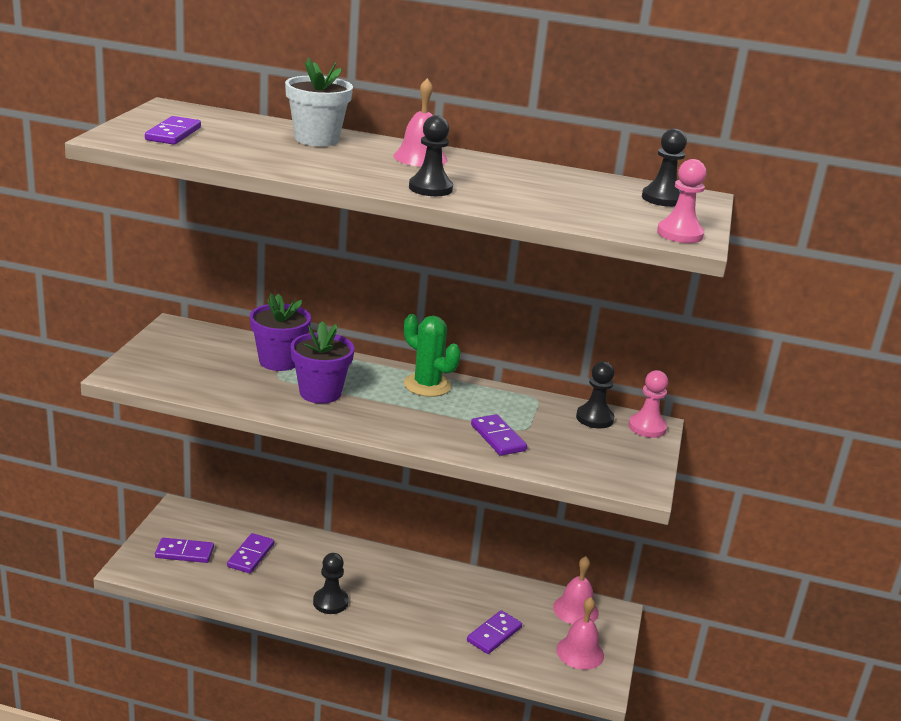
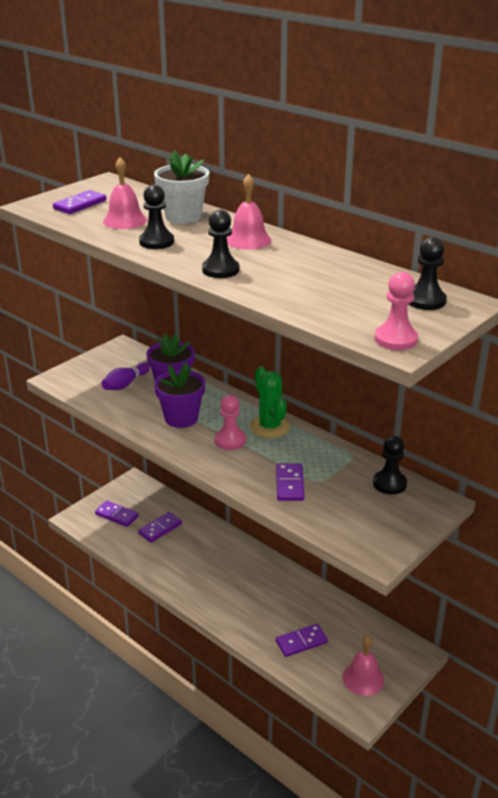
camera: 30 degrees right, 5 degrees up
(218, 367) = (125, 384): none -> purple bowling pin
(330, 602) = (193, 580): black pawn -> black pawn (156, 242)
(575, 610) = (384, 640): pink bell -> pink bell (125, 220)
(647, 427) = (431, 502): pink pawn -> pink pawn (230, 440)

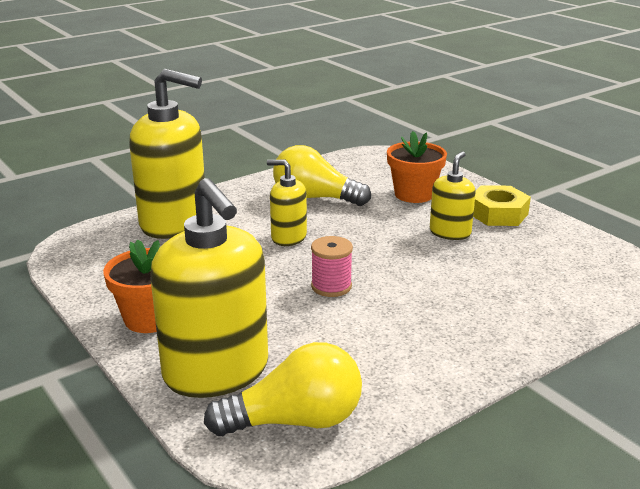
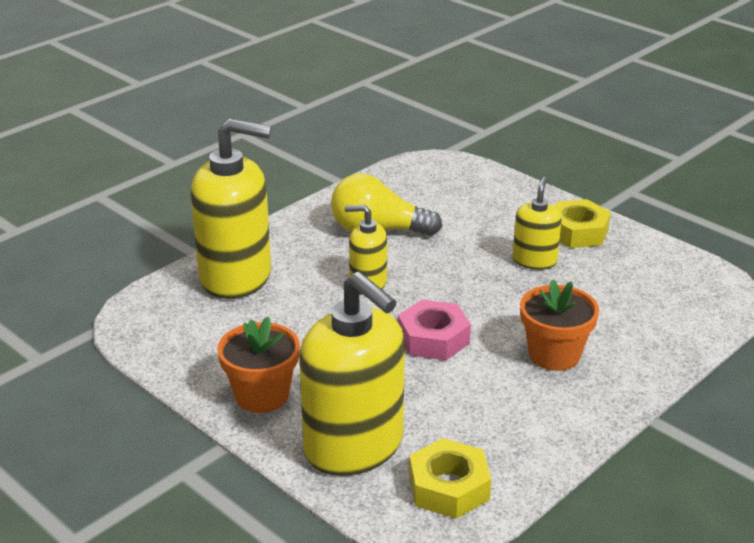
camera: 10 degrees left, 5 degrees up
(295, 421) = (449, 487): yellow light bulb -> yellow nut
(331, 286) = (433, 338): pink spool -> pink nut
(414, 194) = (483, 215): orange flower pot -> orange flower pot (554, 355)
----
- Aim of the task
The expected answer is a copy of each line above containing "camera".

- Result of the task
camera: 30 degrees right, 5 degrees up
camera: 10 degrees left, 5 degrees up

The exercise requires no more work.